◆ Entries provided:

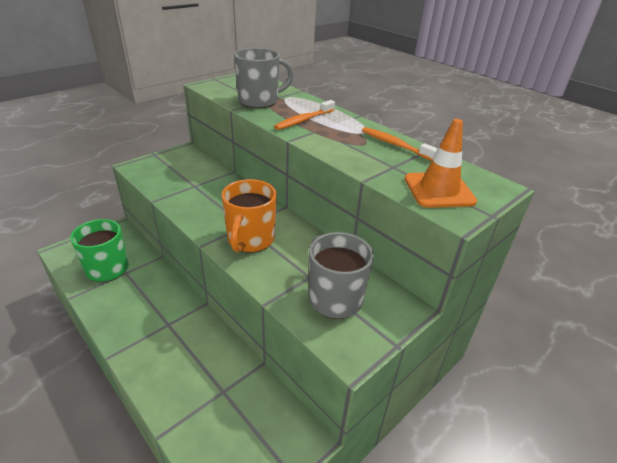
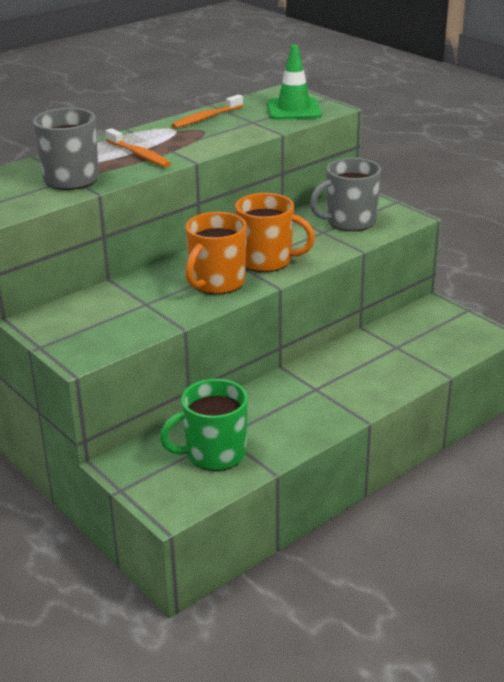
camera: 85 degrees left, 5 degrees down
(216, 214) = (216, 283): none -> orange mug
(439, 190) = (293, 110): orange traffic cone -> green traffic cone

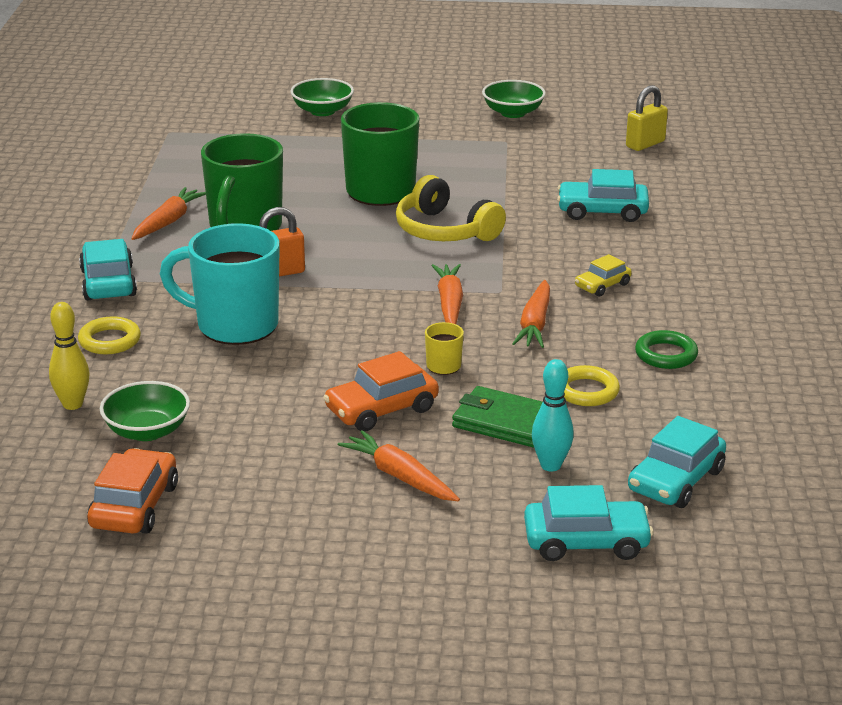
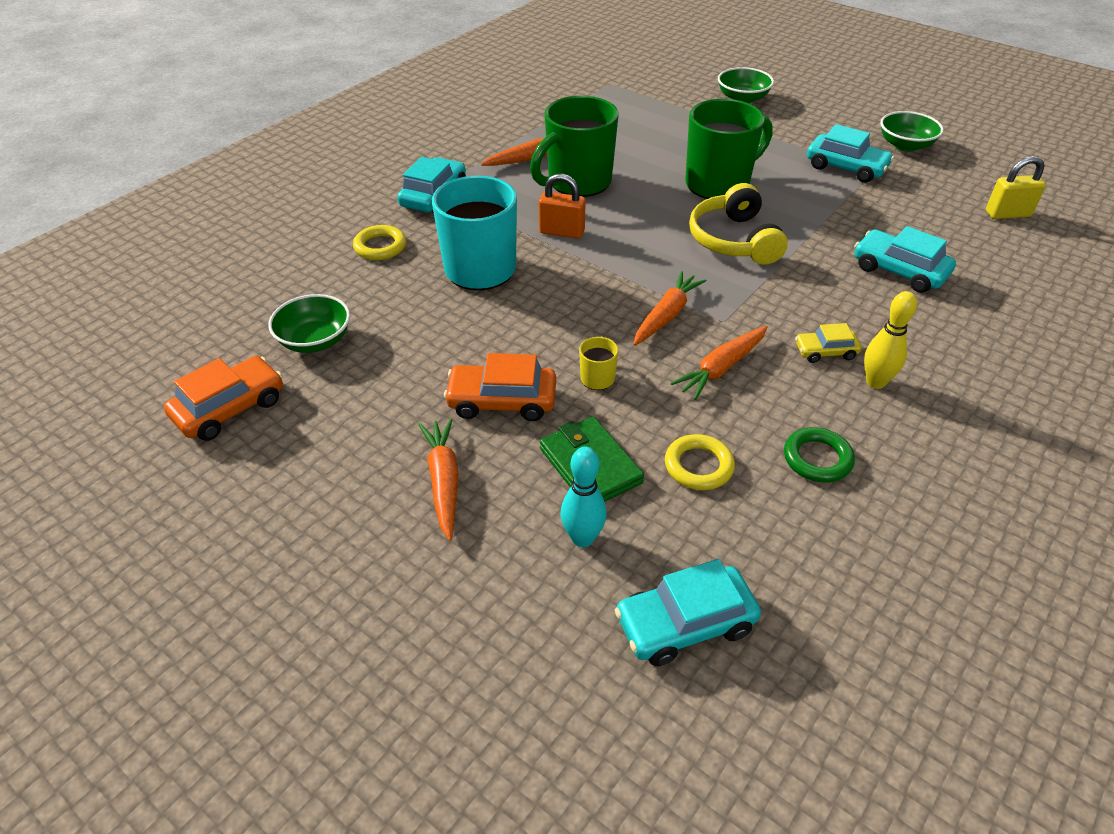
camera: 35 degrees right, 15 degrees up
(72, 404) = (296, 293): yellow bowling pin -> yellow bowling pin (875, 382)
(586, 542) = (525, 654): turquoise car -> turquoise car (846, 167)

◆ Exercise objective: Please find each line in the records above that holds the word "orange", and copy it.

◆ Response to the task:
(216, 214) = (216, 283): none -> orange mug
(439, 190) = (293, 110): orange traffic cone -> green traffic cone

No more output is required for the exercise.